## MATERIALS PROVIDED
——

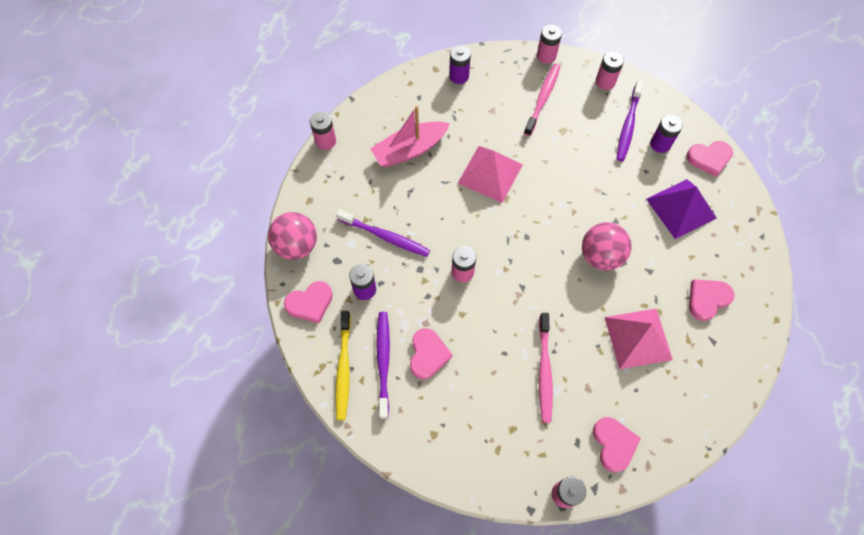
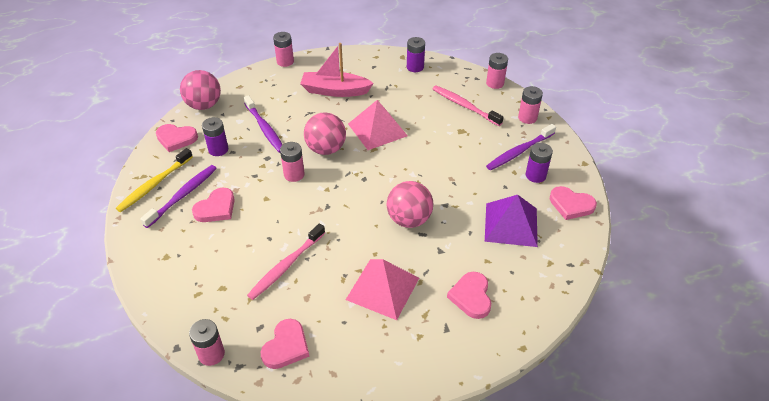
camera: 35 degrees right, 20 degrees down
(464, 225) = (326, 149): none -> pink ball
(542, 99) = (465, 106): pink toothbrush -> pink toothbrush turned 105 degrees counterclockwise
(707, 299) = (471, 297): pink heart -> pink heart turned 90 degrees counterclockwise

——

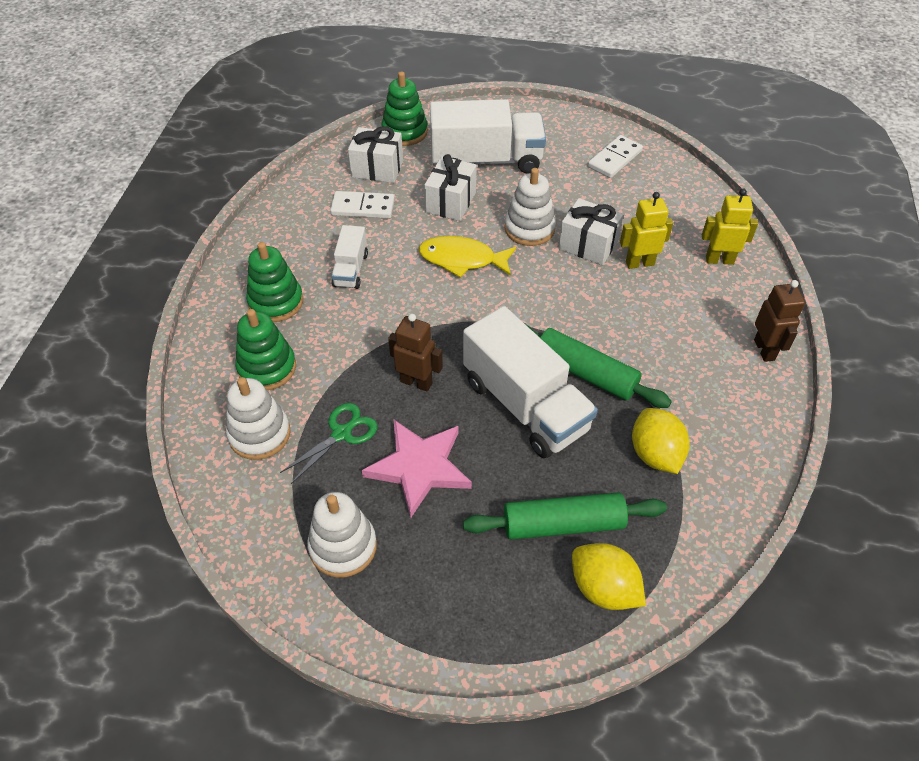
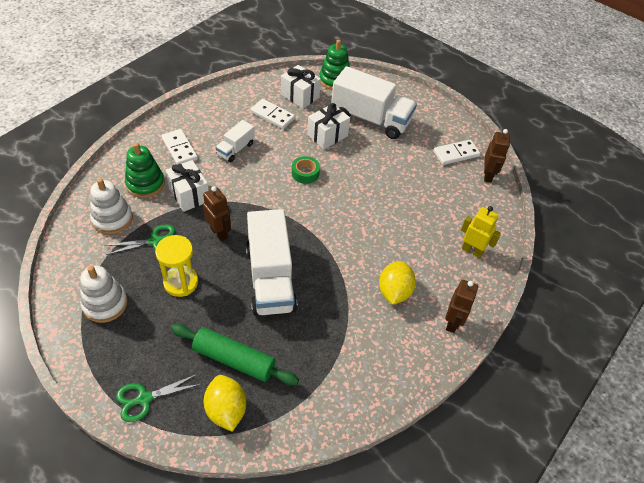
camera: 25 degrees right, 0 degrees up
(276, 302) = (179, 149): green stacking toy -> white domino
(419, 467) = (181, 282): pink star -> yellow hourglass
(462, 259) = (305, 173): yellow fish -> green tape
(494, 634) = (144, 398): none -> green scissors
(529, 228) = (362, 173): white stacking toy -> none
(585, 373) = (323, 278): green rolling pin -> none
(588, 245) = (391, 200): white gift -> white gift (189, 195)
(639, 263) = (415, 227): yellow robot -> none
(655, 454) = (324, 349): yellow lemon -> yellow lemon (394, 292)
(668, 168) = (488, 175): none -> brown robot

——

## TASK DETAILS
Take exactly the lines from the one containing "camera: 35 degrees right, 20 degrees down" through the one containing "(707, 299) = (471, 297): pink" in the data above, and output them with nothing added.

## TASK RESPONSE
camera: 35 degrees right, 20 degrees down
(464, 225) = (326, 149): none -> pink ball
(542, 99) = (465, 106): pink toothbrush -> pink toothbrush turned 105 degrees counterclockwise
(707, 299) = (471, 297): pink heart -> pink heart turned 90 degrees counterclockwise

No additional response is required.